[Exercise brief]
Each line of the listing that contains "round" should be found and copied.

[Dataset content]

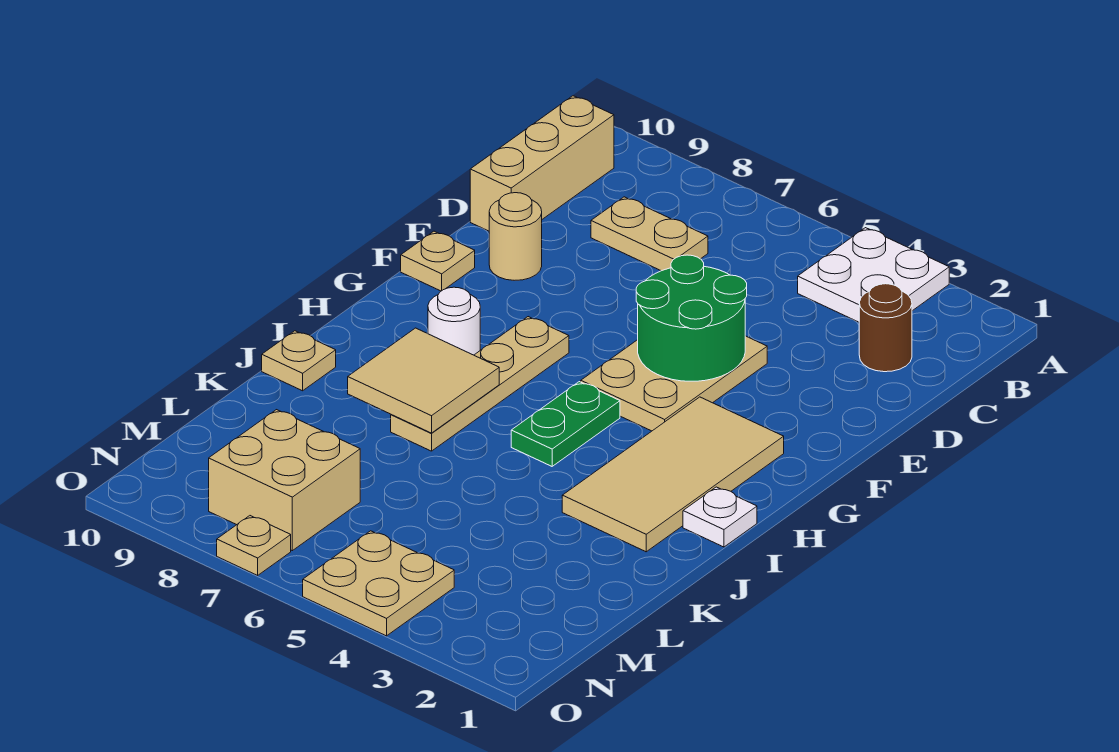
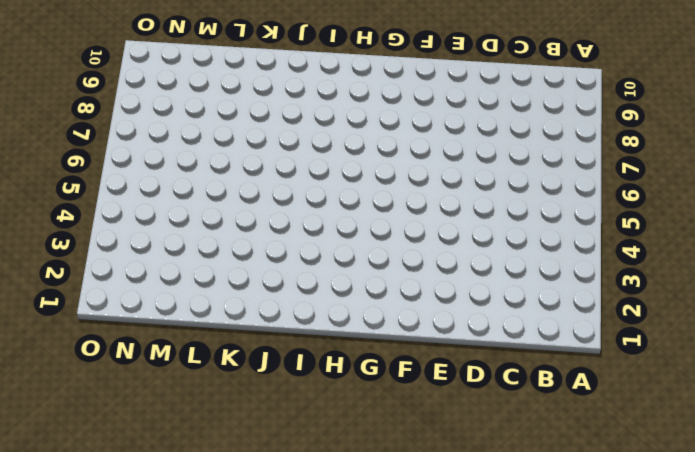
none -> white plate A3:B4 level 1
none -> tan brick B10:D10 level 1
none -> brown round brick C2 level 1

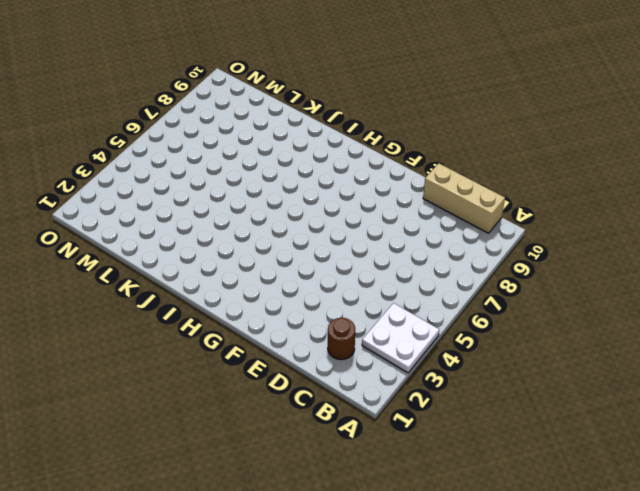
none -> tan plate C7:C8 level 1
none -> tan plate E4:G5 level 1
none -> tan round brick E9 level 1

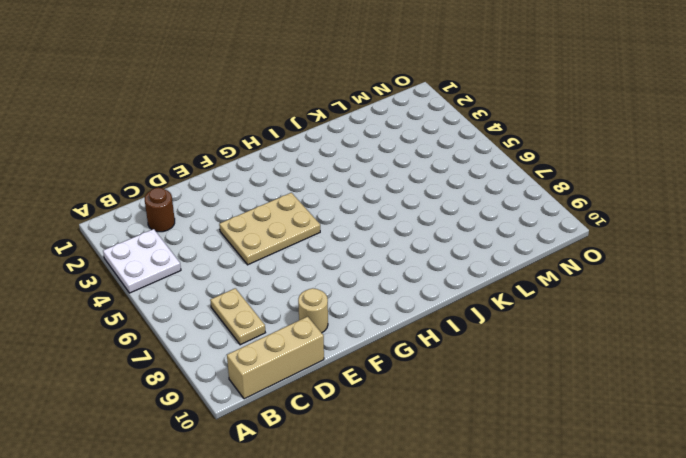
none -> tan plate F10 level 1
none -> tan tile G2:J3 level 1
none -> tan plate G7:J7 level 1

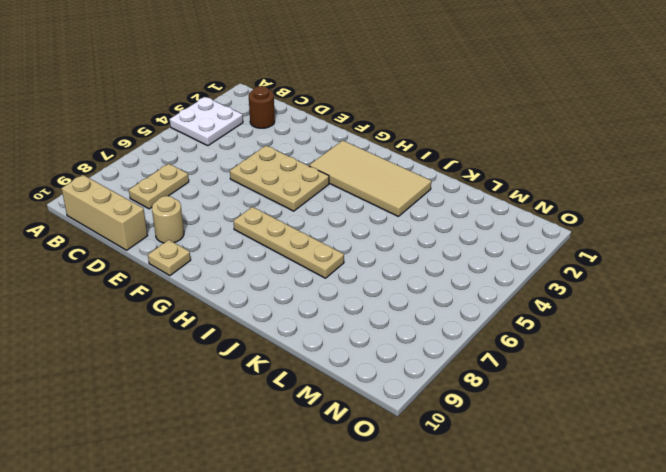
none -> green plate H5:I5 level 1
none -> white round brick H8 level 1
none -> white plate I1 level 1

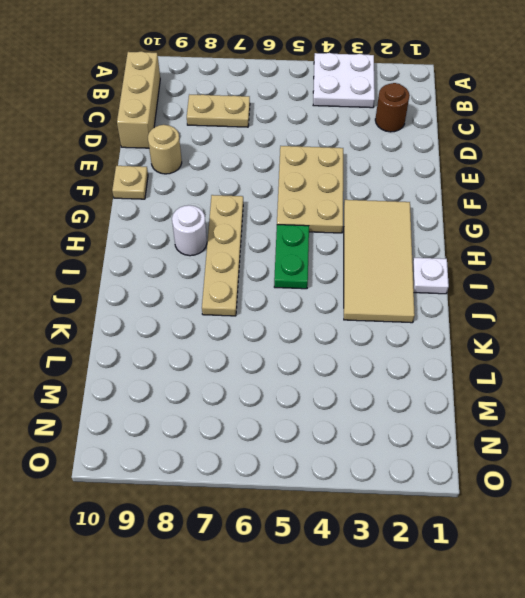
none -> tan plate J10 level 1
none -> tan brick M7:N8 level 1
none -> tan plate N4:O5 level 1

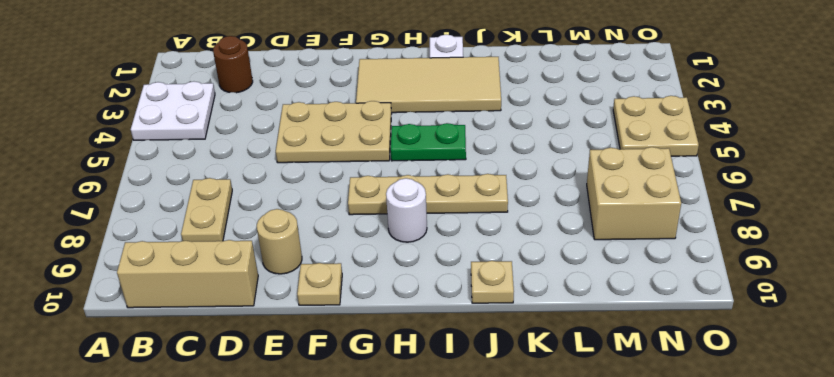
none -> tan plate O7 level 1
none -> green round brick E4:F5 level 2
none -> tan tile I7:J8 level 2

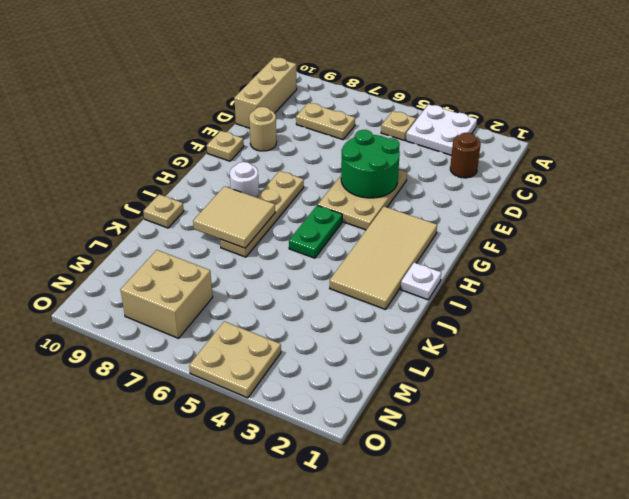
tan plate B5 level 1 -> tan plate O7 level 1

[Exercise answer]
none -> brown round brick C2 level 1
none -> tan round brick E9 level 1
none -> white round brick H8 level 1
none -> green round brick E4:F5 level 2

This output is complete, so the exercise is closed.